Task instructions
Find the lines of data that contain the string "dumbbell", then list them.

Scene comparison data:
....

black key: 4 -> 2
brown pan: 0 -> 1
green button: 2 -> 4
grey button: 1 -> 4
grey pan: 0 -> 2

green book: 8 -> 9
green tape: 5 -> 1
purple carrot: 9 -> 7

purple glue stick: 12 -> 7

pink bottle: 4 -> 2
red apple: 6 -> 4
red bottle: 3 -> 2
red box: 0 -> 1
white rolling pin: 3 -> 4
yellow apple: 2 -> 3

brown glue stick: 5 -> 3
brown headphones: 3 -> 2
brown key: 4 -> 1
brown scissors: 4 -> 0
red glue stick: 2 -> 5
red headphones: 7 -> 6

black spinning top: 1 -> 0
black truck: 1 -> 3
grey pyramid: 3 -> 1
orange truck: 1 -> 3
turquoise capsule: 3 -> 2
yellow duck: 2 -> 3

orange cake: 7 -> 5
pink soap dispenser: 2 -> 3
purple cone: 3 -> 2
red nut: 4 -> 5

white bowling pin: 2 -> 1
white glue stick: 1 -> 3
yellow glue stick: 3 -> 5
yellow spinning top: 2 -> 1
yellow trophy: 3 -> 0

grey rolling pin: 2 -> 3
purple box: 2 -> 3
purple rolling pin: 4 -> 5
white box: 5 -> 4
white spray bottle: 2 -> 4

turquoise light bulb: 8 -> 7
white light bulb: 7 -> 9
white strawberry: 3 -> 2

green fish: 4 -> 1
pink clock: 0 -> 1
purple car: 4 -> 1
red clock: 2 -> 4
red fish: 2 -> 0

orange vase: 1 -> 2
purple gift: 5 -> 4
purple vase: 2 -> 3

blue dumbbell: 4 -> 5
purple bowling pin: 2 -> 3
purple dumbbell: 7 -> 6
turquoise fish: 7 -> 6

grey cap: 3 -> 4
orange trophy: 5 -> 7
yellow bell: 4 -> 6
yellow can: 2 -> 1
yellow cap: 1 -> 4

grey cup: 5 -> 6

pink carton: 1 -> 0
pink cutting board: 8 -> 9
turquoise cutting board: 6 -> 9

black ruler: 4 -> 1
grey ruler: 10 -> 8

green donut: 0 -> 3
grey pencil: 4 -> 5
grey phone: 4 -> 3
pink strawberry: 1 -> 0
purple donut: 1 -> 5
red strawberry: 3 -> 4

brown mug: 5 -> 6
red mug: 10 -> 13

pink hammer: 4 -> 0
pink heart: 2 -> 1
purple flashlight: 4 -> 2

....

Expected output
blue dumbbell: 4 -> 5
purple dumbbell: 7 -> 6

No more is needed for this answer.